» Assignment: Copy the records below exactly, but leave out any picture they contain.

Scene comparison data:

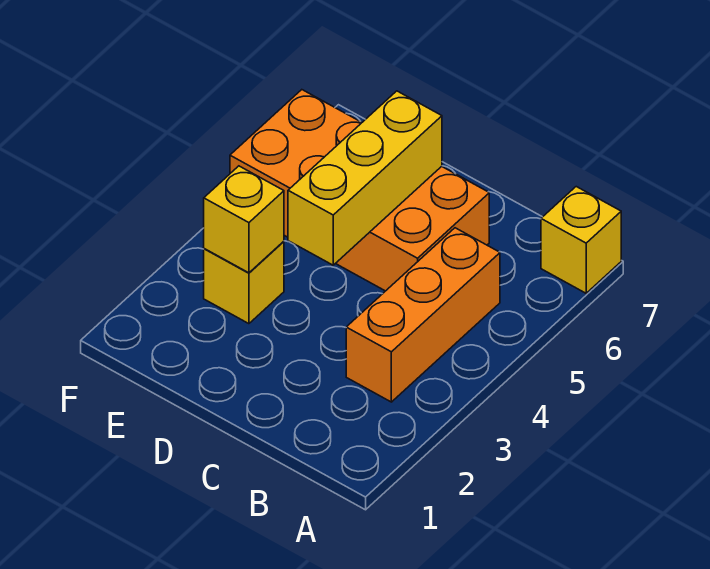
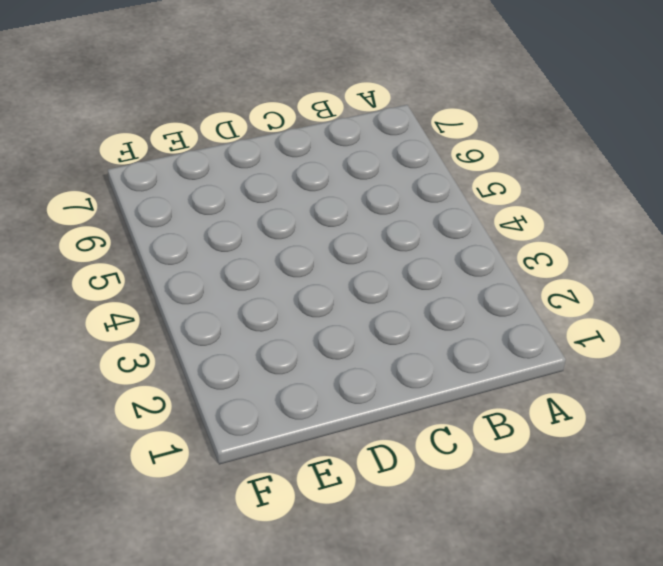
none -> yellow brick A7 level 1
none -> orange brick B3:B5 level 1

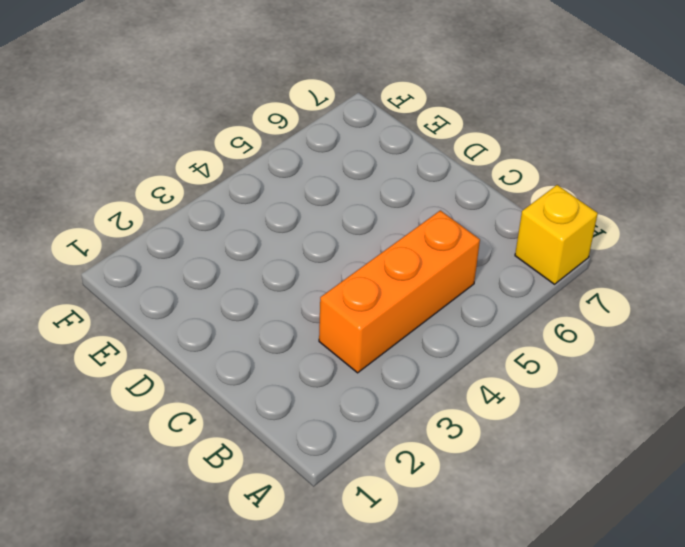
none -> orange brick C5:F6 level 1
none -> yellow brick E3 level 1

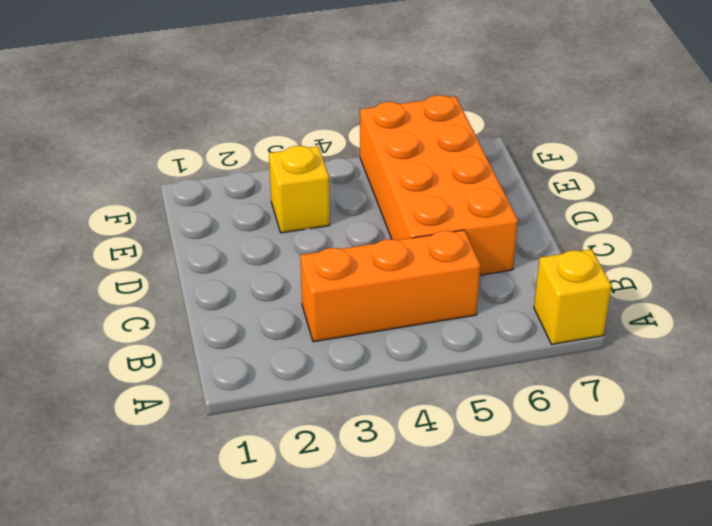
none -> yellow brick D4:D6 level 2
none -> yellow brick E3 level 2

» Written response:
none -> yellow brick A7 level 1
none -> orange brick B3:B5 level 1

none -> orange brick C5:F6 level 1
none -> yellow brick E3 level 1

none -> yellow brick D4:D6 level 2
none -> yellow brick E3 level 2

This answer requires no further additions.